The reply should hold only the lines from the one with "purple fish: 4 -> 6" through the end of the data, each given exactly.

▽

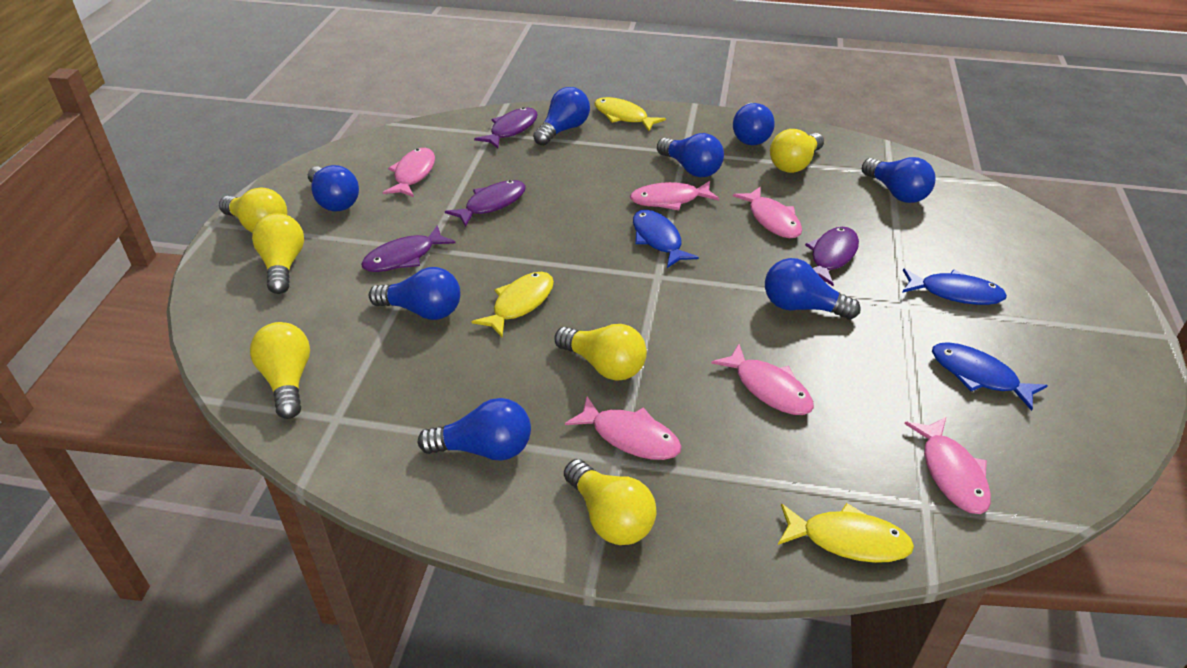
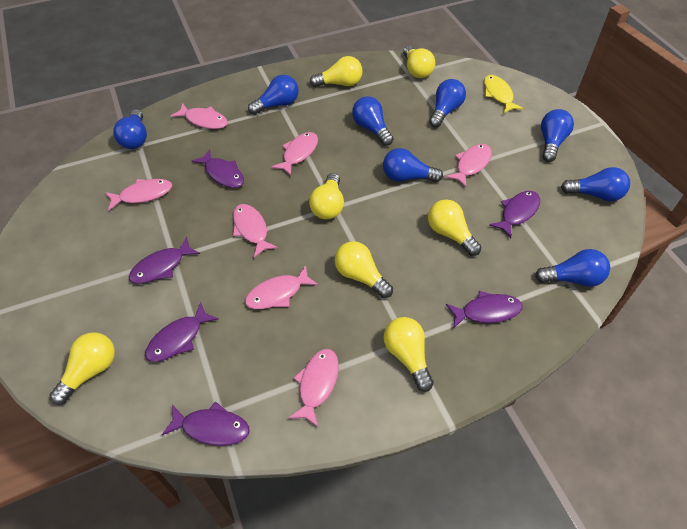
blue fish: 3 -> 0
pink fish: 6 -> 7
purple fish: 4 -> 6
yellow fish: 3 -> 1
yellow light bulb: 6 -> 7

△

* Worked solution *
purple fish: 4 -> 6
yellow fish: 3 -> 1
yellow light bulb: 6 -> 7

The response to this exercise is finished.